-------- DATA FOR REVIEW

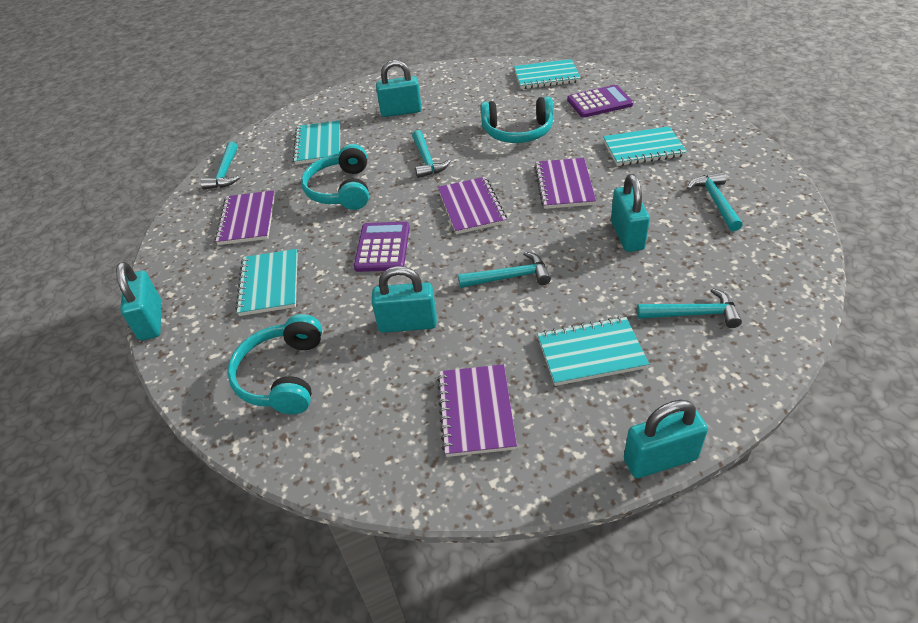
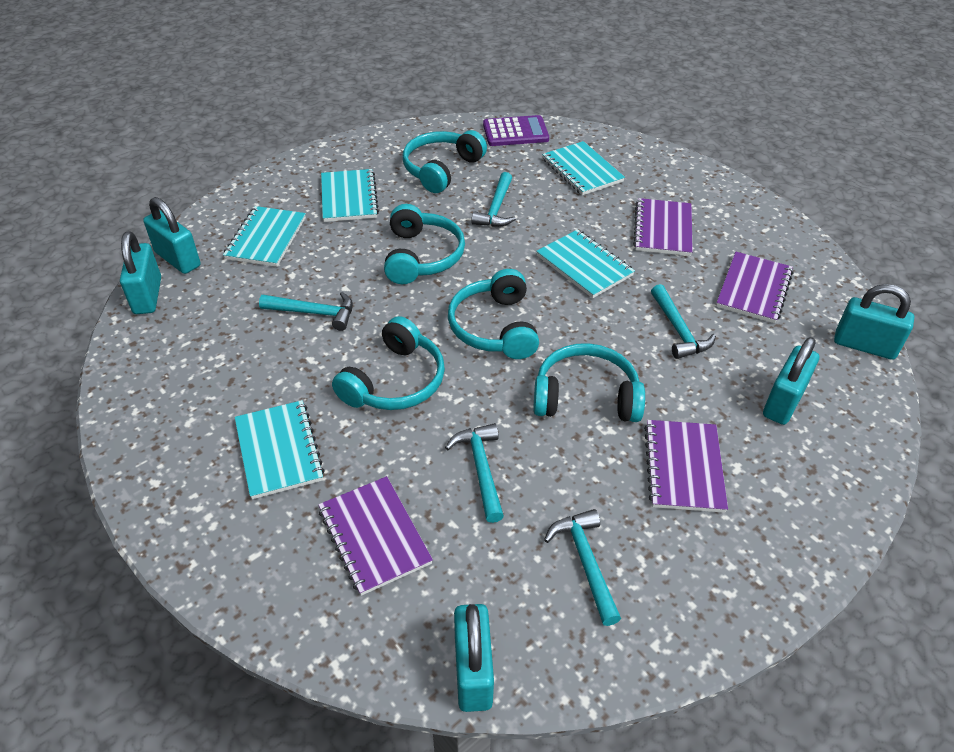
purple calculator: 2 -> 1
turquoise headphones: 3 -> 5

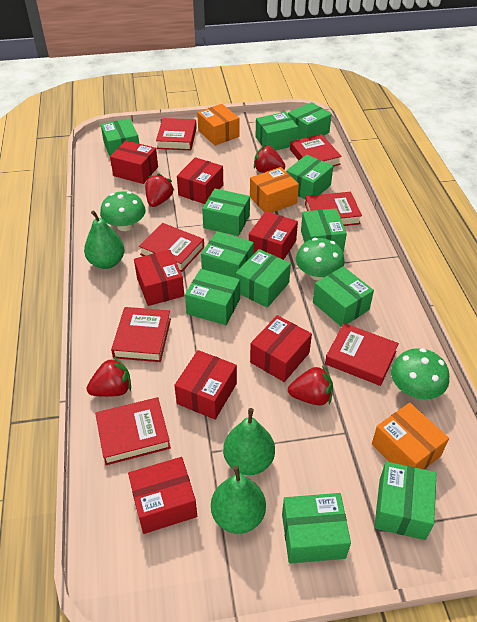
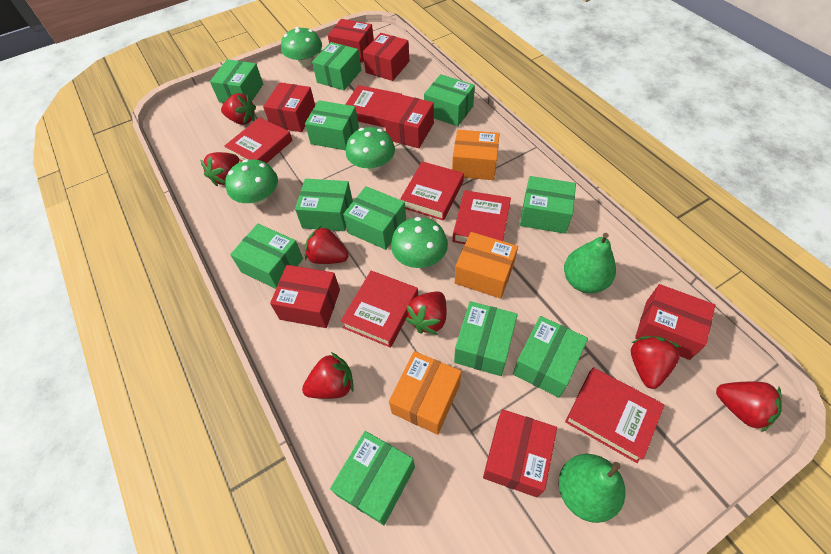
green box: 12 -> 11
green mushroom: 3 -> 4
green pear: 3 -> 2
red book: 7 -> 6
red strawberry: 4 -> 7

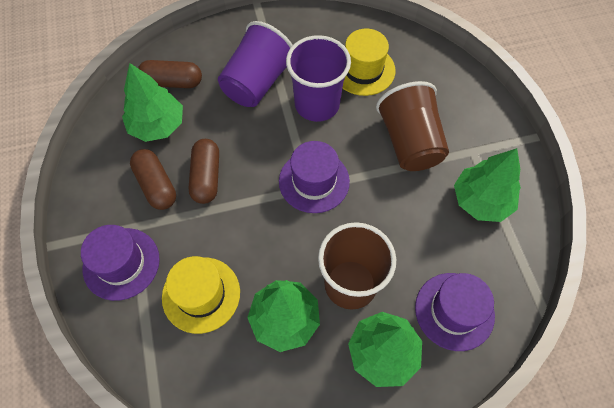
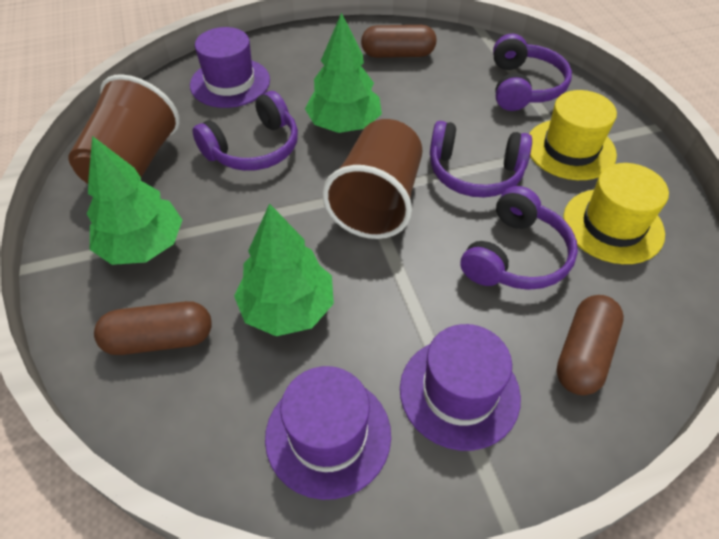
green tree: 4 -> 3
purple cup: 2 -> 0
purple headphones: 0 -> 4

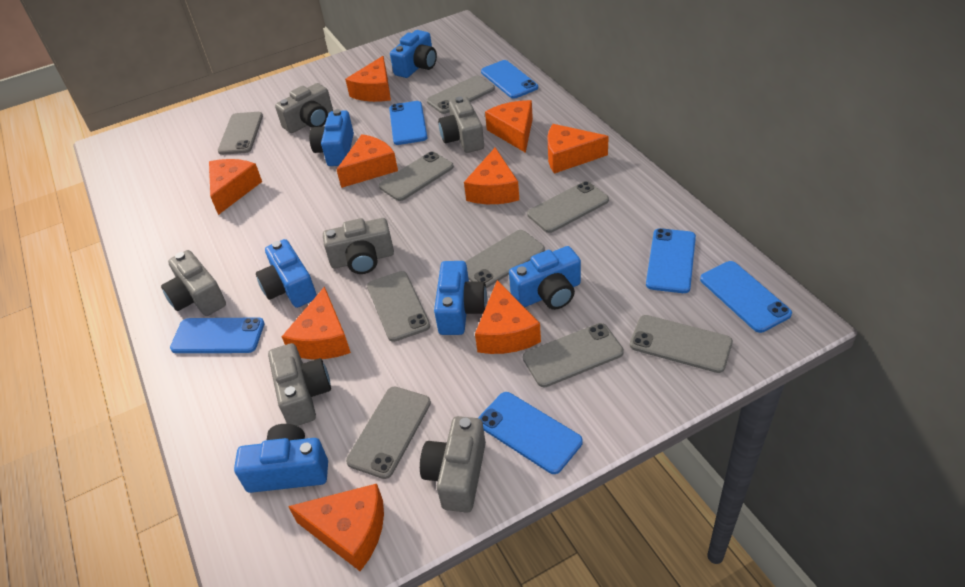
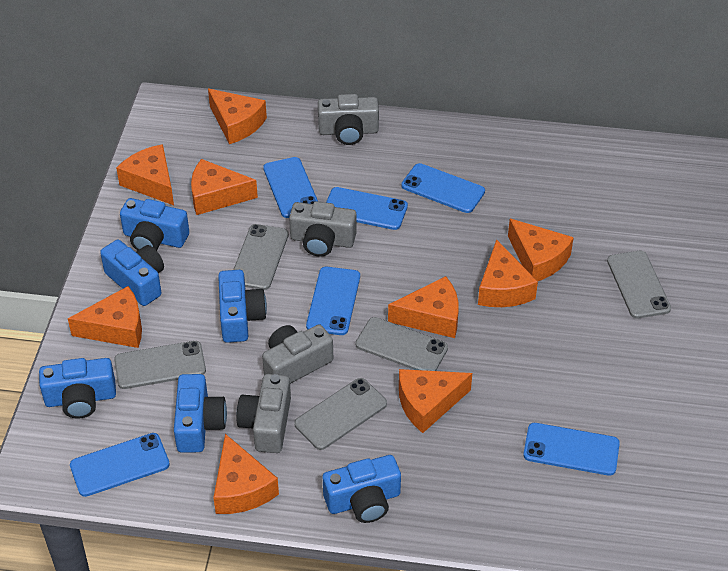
grey camera: 6 -> 4
grey phone: 9 -> 5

----------------

DIRECTIONS :: Omit the pictures, then output every record exactly as given.

RESPONSE BOX ::
purple calculator: 2 -> 1
turquoise headphones: 3 -> 5

green box: 12 -> 11
green mushroom: 3 -> 4
green pear: 3 -> 2
red book: 7 -> 6
red strawberry: 4 -> 7

green tree: 4 -> 3
purple cup: 2 -> 0
purple headphones: 0 -> 4

grey camera: 6 -> 4
grey phone: 9 -> 5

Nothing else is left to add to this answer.